:: Exercise materials ::

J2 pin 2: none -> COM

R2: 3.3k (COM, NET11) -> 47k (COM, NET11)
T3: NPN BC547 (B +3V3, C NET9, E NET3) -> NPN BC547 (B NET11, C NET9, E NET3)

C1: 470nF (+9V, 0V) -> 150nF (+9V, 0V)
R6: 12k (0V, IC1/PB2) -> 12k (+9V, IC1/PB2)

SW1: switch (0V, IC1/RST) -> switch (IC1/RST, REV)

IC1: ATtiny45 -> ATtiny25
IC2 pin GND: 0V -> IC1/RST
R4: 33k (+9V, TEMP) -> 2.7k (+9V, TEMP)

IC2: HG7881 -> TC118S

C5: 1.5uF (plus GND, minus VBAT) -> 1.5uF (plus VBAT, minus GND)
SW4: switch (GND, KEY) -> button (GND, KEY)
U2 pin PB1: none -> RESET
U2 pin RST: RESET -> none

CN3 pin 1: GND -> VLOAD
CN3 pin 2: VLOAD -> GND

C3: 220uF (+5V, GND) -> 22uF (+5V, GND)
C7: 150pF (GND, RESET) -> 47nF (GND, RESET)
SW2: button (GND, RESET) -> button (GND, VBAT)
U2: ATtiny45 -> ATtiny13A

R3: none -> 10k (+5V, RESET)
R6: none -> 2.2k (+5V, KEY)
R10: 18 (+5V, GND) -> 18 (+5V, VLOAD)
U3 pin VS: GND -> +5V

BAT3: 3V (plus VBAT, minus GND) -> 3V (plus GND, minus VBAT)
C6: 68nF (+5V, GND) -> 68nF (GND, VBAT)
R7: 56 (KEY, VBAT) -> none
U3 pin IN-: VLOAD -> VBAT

:::

Once you have read the records above, output each of them verbatim.

_Answer to the problem_
J2 pin 2: none -> COM

R2: 3.3k (COM, NET11) -> 47k (COM, NET11)
T3: NPN BC547 (B +3V3, C NET9, E NET3) -> NPN BC547 (B NET11, C NET9, E NET3)

C1: 470nF (+9V, 0V) -> 150nF (+9V, 0V)
R6: 12k (0V, IC1/PB2) -> 12k (+9V, IC1/PB2)

SW1: switch (0V, IC1/RST) -> switch (IC1/RST, REV)

IC1: ATtiny45 -> ATtiny25
IC2 pin GND: 0V -> IC1/RST
R4: 33k (+9V, TEMP) -> 2.7k (+9V, TEMP)

IC2: HG7881 -> TC118S

C5: 1.5uF (plus GND, minus VBAT) -> 1.5uF (plus VBAT, minus GND)
SW4: switch (GND, KEY) -> button (GND, KEY)
U2 pin PB1: none -> RESET
U2 pin RST: RESET -> none

CN3 pin 1: GND -> VLOAD
CN3 pin 2: VLOAD -> GND

C3: 220uF (+5V, GND) -> 22uF (+5V, GND)
C7: 150pF (GND, RESET) -> 47nF (GND, RESET)
SW2: button (GND, RESET) -> button (GND, VBAT)
U2: ATtiny45 -> ATtiny13A

R3: none -> 10k (+5V, RESET)
R6: none -> 2.2k (+5V, KEY)
R10: 18 (+5V, GND) -> 18 (+5V, VLOAD)
U3 pin VS: GND -> +5V

BAT3: 3V (plus VBAT, minus GND) -> 3V (plus GND, minus VBAT)
C6: 68nF (+5V, GND) -> 68nF (GND, VBAT)
R7: 56 (KEY, VBAT) -> none
U3 pin IN-: VLOAD -> VBAT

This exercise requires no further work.